Identify every line in the records below that contains the word "AGND", and copy each of those lines.

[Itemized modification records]
▼

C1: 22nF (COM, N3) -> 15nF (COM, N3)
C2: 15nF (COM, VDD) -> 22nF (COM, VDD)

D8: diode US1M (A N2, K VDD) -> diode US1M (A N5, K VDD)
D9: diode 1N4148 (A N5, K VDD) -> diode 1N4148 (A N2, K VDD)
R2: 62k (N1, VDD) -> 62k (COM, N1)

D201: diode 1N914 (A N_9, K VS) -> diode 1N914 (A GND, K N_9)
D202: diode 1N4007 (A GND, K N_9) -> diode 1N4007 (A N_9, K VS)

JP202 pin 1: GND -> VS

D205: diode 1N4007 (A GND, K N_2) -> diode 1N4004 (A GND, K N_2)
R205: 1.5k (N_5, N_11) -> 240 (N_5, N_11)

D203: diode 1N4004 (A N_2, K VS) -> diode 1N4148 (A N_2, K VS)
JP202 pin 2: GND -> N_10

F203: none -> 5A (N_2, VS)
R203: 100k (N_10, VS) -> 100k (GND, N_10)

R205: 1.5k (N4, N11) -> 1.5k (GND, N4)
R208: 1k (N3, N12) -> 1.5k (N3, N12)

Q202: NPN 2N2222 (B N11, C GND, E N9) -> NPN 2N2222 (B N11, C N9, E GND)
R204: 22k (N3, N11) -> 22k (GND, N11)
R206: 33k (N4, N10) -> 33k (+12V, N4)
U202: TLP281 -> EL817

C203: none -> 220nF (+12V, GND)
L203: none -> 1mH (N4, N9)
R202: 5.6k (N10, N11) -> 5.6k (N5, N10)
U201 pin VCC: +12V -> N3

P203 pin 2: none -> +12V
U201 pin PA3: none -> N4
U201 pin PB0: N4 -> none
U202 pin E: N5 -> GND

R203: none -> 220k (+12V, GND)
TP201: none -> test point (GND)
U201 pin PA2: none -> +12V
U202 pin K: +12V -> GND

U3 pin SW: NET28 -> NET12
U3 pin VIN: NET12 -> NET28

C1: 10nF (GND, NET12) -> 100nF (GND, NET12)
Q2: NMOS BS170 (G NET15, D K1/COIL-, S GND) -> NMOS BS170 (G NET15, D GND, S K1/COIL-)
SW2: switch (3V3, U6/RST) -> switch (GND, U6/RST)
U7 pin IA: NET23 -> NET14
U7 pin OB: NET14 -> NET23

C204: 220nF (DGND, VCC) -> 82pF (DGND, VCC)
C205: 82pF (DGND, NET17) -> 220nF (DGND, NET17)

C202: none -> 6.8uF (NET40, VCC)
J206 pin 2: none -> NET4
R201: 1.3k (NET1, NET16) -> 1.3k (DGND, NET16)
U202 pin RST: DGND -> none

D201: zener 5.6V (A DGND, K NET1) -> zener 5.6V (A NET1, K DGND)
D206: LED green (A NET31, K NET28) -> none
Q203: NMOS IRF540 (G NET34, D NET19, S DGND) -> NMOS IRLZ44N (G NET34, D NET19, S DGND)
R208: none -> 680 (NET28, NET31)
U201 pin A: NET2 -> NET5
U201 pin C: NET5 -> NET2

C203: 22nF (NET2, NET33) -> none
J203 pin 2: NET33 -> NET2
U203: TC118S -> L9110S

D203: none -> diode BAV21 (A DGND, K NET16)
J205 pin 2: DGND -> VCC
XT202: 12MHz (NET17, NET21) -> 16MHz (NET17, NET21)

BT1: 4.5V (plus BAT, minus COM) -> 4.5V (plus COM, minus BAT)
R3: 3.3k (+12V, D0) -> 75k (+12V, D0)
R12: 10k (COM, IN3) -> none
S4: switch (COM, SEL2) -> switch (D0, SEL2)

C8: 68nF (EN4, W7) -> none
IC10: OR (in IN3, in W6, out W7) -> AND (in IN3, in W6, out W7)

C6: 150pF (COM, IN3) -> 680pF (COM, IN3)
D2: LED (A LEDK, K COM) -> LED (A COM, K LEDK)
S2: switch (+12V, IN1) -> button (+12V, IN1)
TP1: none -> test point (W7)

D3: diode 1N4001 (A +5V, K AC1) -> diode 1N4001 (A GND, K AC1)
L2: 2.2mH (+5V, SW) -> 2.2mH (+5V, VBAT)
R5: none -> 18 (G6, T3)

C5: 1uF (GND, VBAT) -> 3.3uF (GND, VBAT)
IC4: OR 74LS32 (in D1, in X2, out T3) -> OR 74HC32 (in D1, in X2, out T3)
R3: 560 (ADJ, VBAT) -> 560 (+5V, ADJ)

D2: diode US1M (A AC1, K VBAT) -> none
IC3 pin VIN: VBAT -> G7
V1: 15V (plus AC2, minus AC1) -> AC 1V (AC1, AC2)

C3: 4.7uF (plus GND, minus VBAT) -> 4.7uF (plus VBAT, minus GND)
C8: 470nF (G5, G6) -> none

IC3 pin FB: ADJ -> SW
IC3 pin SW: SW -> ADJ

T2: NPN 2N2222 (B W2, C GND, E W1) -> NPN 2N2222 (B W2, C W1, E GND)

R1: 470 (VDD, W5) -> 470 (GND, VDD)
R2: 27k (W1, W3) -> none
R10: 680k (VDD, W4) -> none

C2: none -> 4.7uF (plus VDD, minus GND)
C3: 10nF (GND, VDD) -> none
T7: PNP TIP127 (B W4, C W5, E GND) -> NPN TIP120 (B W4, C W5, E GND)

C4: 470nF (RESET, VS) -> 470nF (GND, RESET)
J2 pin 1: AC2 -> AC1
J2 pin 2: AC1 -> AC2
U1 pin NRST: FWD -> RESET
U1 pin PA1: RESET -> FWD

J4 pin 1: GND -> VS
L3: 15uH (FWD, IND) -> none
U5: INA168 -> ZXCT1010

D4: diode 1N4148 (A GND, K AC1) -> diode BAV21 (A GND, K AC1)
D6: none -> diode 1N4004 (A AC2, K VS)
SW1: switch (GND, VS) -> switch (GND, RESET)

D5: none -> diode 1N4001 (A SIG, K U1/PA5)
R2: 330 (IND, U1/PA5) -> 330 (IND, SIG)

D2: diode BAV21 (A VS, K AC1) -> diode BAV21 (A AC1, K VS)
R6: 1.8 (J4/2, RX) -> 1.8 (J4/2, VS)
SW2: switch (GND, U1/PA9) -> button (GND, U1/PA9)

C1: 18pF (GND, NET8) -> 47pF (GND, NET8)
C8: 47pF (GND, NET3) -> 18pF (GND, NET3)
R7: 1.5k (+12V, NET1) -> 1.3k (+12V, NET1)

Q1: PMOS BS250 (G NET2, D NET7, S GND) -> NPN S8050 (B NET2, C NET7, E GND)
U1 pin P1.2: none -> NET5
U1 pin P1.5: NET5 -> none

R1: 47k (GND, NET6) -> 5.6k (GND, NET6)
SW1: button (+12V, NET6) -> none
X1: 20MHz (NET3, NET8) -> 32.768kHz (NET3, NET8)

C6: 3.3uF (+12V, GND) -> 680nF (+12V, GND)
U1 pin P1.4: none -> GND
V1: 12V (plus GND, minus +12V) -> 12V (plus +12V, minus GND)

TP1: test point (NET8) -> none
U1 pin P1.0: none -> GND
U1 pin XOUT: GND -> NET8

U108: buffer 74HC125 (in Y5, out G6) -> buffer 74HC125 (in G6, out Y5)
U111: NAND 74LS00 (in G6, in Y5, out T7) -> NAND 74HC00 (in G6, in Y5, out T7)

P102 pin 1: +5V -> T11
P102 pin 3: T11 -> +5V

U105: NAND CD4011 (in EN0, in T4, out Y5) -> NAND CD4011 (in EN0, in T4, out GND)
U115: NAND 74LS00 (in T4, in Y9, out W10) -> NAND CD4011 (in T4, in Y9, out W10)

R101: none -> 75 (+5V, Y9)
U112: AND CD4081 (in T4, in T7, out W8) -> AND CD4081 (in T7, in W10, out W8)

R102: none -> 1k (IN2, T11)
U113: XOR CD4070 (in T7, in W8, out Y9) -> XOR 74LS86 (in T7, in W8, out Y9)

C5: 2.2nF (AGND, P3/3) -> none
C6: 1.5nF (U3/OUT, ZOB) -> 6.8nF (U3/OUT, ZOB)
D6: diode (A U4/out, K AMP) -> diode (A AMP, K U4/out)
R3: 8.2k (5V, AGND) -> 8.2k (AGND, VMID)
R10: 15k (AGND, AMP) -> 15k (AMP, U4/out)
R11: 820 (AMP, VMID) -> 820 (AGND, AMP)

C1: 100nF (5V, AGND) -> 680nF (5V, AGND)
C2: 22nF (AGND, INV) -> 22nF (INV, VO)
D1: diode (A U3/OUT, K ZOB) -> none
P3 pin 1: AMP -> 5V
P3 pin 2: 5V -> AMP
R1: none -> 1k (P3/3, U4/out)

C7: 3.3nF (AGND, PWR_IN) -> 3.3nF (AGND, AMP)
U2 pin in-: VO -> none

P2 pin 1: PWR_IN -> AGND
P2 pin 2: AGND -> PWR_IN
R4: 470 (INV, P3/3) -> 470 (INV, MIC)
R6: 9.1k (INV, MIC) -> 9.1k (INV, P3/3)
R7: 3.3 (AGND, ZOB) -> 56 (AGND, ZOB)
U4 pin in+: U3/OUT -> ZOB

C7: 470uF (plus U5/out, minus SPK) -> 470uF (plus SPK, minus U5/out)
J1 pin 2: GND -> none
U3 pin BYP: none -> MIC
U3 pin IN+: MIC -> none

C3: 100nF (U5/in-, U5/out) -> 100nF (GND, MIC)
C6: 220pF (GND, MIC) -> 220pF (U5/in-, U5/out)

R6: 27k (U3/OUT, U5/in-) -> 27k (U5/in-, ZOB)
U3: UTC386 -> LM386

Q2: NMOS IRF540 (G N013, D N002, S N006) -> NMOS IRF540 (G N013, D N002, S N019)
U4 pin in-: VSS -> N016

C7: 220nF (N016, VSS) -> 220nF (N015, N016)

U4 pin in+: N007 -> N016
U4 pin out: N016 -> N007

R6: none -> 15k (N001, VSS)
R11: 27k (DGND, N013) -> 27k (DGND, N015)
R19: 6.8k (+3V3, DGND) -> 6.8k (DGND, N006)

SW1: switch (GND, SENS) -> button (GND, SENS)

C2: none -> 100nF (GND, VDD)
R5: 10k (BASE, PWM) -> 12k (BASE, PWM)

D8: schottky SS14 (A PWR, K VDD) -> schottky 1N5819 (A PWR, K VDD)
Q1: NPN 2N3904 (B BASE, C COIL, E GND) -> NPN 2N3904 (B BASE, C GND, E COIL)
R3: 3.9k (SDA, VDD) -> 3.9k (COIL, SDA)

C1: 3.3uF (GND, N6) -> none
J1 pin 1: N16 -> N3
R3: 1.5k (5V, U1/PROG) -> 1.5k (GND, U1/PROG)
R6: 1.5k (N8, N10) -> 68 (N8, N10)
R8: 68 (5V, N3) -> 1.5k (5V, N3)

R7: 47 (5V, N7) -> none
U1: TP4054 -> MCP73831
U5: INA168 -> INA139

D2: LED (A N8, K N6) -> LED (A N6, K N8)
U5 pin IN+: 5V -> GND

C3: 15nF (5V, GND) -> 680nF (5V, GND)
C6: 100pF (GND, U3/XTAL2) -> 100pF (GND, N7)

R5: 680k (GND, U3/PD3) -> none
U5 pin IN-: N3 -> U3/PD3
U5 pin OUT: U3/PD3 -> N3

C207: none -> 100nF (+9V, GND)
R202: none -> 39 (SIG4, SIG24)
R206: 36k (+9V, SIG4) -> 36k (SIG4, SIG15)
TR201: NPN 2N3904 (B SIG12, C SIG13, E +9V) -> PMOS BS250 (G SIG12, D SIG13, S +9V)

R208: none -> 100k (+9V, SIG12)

▲

▶ **Output below**
C5: 2.2nF (AGND, P3/3) -> none
R3: 8.2k (5V, AGND) -> 8.2k (AGND, VMID)
R10: 15k (AGND, AMP) -> 15k (AMP, U4/out)
R11: 820 (AMP, VMID) -> 820 (AGND, AMP)
C1: 100nF (5V, AGND) -> 680nF (5V, AGND)
C2: 22nF (AGND, INV) -> 22nF (INV, VO)
C7: 3.3nF (AGND, PWR_IN) -> 3.3nF (AGND, AMP)
P2 pin 1: PWR_IN -> AGND
P2 pin 2: AGND -> PWR_IN
R7: 3.3 (AGND, ZOB) -> 56 (AGND, ZOB)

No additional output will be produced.